### Exercise goal:
Check every line below, and copy those that include "minus".

= = = =

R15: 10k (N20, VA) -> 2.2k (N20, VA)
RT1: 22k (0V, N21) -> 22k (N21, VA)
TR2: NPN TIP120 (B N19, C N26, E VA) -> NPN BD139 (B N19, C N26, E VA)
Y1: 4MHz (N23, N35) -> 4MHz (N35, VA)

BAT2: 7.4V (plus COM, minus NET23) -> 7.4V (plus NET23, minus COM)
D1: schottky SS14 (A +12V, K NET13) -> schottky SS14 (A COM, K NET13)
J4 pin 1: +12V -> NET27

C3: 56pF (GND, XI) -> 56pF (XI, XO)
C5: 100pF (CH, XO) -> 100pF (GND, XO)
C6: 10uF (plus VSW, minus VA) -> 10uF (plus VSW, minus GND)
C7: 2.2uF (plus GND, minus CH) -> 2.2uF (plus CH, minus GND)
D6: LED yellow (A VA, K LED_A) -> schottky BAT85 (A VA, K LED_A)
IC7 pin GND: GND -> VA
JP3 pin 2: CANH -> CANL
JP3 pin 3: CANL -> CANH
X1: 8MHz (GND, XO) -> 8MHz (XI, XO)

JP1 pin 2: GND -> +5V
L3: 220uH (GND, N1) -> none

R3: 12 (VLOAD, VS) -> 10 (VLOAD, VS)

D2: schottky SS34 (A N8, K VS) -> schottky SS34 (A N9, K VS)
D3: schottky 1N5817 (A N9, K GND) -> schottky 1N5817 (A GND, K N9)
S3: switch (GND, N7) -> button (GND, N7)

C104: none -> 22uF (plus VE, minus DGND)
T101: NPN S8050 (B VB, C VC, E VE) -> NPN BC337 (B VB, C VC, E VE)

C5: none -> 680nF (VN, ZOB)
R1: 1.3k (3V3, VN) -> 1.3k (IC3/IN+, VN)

= = = =

### Task output:
BAT2: 7.4V (plus COM, minus NET23) -> 7.4V (plus NET23, minus COM)
C6: 10uF (plus VSW, minus VA) -> 10uF (plus VSW, minus GND)
C7: 2.2uF (plus GND, minus CH) -> 2.2uF (plus CH, minus GND)
C104: none -> 22uF (plus VE, minus DGND)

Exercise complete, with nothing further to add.